# WHAT IS EXPECTED
Copy out word for word every row from the first one down through the row that contains "Jadwiga [592, 978]", including both ends.

# DATA TO PROCESS
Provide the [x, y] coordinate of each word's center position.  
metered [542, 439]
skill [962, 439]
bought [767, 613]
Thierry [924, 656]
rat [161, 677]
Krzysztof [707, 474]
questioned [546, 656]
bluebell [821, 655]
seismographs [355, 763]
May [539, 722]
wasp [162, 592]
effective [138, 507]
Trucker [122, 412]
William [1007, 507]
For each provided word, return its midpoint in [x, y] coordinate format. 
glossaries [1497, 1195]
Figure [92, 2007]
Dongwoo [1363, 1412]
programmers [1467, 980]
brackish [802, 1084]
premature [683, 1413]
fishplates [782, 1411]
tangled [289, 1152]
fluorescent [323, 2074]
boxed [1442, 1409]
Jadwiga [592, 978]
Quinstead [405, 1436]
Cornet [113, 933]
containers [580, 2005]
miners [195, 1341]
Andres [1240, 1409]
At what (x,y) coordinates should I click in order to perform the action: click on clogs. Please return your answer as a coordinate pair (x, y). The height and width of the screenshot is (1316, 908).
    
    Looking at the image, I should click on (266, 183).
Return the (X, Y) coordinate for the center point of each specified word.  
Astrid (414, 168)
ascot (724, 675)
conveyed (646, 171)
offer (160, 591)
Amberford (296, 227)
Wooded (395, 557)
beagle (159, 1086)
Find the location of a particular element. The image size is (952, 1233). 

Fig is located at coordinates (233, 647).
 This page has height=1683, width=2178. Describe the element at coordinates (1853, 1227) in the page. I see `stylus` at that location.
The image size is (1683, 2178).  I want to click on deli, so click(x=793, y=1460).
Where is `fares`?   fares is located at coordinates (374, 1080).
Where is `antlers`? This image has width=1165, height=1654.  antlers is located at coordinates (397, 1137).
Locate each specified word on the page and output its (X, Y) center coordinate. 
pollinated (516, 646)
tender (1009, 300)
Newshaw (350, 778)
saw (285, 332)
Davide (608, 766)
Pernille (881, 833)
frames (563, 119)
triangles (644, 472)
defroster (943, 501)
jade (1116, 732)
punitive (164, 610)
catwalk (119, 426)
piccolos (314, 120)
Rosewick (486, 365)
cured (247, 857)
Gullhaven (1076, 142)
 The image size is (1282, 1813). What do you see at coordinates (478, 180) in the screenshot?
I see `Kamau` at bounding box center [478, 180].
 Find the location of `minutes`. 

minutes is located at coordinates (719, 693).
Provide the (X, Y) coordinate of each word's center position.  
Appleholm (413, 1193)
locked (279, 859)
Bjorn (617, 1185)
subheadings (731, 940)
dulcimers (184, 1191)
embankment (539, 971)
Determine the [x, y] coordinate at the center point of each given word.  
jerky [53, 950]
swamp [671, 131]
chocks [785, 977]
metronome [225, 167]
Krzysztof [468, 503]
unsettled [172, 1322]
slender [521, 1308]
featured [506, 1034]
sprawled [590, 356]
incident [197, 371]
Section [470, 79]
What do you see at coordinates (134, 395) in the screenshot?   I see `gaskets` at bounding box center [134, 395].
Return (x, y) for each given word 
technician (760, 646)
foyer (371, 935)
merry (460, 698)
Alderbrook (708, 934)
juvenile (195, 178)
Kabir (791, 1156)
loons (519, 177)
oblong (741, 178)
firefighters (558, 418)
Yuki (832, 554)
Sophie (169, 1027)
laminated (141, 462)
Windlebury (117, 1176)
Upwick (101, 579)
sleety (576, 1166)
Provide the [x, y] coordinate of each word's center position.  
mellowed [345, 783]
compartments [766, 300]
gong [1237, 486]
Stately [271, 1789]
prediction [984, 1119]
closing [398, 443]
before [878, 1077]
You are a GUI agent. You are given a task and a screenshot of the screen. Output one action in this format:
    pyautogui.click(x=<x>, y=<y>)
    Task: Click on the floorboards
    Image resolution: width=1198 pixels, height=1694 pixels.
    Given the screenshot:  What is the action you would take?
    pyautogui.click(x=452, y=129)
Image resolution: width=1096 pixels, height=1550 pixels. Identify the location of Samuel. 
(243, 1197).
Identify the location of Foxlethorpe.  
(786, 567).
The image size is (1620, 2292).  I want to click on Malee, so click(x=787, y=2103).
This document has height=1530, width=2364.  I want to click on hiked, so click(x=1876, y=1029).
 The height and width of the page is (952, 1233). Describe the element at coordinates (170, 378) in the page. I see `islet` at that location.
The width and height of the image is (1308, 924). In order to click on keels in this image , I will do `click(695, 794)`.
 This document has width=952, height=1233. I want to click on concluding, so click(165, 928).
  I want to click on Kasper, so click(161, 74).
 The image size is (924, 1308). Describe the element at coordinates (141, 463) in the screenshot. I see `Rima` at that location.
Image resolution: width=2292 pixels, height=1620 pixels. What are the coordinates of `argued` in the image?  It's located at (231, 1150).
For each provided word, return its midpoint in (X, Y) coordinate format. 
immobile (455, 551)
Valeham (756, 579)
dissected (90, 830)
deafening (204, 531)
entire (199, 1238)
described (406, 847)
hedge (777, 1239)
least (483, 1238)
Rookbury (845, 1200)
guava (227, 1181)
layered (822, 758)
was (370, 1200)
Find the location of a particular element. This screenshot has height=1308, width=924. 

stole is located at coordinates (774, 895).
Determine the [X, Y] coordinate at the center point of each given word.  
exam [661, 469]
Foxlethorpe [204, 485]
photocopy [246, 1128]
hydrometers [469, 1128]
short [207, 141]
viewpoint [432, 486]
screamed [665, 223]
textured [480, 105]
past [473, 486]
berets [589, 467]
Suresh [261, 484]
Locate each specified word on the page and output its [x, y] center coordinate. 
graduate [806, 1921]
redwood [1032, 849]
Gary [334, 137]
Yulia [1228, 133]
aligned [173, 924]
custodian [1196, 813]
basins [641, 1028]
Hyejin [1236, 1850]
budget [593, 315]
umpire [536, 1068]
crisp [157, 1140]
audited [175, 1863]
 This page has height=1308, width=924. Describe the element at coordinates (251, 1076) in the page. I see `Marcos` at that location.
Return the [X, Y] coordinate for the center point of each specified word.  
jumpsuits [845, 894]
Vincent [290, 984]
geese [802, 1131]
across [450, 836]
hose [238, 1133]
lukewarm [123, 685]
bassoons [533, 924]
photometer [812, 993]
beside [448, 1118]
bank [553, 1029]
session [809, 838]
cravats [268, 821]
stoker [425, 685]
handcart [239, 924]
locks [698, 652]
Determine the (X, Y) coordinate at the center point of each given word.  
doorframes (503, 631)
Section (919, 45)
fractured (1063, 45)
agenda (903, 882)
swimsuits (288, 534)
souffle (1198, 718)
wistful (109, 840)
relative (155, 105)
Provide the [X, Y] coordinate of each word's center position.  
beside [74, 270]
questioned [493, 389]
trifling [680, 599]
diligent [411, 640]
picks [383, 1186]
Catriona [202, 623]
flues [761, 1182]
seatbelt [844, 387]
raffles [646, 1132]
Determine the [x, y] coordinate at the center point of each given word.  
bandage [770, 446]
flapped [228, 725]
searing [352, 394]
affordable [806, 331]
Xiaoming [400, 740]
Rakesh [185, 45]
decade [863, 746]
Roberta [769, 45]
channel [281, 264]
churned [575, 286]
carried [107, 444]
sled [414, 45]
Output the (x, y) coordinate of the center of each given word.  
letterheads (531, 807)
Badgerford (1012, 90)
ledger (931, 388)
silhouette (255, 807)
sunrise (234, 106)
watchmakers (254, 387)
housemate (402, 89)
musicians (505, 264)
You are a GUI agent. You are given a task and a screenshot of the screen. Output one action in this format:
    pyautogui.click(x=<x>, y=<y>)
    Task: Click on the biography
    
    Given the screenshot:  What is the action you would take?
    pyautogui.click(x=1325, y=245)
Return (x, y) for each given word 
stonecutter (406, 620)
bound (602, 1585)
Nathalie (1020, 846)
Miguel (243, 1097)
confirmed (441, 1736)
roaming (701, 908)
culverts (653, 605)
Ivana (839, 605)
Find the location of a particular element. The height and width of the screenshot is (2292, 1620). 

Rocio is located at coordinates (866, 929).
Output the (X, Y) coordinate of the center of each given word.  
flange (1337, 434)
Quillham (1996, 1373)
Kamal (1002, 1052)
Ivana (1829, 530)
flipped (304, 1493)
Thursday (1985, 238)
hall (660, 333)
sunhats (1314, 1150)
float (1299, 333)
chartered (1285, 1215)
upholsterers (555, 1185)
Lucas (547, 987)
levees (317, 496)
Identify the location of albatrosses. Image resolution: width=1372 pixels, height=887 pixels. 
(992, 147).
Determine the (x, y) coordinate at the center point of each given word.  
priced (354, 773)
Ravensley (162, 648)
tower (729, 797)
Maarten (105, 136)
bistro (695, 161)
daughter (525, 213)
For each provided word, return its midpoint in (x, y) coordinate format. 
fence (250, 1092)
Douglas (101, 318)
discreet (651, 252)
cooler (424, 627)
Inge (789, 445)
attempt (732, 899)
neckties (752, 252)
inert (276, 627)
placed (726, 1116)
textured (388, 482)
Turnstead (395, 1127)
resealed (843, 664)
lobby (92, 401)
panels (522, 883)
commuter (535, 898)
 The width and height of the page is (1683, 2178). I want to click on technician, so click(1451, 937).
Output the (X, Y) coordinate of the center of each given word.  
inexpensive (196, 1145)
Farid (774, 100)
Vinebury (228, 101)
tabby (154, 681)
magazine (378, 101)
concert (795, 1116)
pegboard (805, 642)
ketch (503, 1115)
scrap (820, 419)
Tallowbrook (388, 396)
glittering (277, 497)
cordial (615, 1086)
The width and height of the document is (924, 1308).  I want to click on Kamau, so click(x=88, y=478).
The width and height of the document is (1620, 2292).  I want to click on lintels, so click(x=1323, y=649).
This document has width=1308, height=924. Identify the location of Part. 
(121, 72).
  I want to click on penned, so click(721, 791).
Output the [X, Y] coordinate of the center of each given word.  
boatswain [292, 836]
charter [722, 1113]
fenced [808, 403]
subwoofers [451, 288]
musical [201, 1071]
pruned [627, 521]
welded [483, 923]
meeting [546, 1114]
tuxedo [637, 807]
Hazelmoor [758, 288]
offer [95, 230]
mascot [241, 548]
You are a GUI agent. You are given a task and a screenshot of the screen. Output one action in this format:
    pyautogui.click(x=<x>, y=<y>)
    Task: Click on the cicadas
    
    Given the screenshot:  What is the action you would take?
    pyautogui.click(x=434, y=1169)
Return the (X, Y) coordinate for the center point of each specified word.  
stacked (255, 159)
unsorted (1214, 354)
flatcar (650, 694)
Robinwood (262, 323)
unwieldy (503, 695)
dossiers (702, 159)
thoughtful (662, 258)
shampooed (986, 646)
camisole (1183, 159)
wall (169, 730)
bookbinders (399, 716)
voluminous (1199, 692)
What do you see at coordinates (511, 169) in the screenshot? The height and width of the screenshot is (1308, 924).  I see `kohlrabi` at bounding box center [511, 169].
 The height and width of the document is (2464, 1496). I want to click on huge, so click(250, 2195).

# EXERCISE RESPONSE
Provide the [x, y] coordinate of each word's center position.  
metered [542, 439]
skill [962, 439]
bought [767, 613]
Thierry [924, 656]
rat [161, 677]
Krzysztof [707, 474]
questioned [546, 656]
bluebell [821, 655]
seismographs [355, 763]
May [539, 722]
wasp [162, 592]
effective [138, 507]
Trucker [122, 412]
William [1007, 507]
For each provided word, return its midpoint in [x, y] coordinate format. 
glossaries [1497, 1195]
Figure [92, 2007]
Dongwoo [1363, 1412]
programmers [1467, 980]
brackish [802, 1084]
premature [683, 1413]
fishplates [782, 1411]
tangled [289, 1152]
fluorescent [323, 2074]
boxed [1442, 1409]
Jadwiga [592, 978]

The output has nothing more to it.